> **Exercise details**
Give back the line containing "SERVO1 pin PWM: D3 -> D10" along with every line after it, exactly, until the entries end.

Data excerpts
*** Begin section ***

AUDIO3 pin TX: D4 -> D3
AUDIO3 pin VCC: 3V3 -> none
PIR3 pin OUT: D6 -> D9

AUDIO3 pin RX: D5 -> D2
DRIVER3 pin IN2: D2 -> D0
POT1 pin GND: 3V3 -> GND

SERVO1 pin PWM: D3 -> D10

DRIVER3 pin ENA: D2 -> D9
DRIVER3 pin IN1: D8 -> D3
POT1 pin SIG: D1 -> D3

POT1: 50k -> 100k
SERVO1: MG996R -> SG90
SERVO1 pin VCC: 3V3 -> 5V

*** End section ***

> **Result for this exercise**
SERVO1 pin PWM: D3 -> D10

DRIVER3 pin ENA: D2 -> D9
DRIVER3 pin IN1: D8 -> D3
POT1 pin SIG: D1 -> D3

POT1: 50k -> 100k
SERVO1: MG996R -> SG90
SERVO1 pin VCC: 3V3 -> 5V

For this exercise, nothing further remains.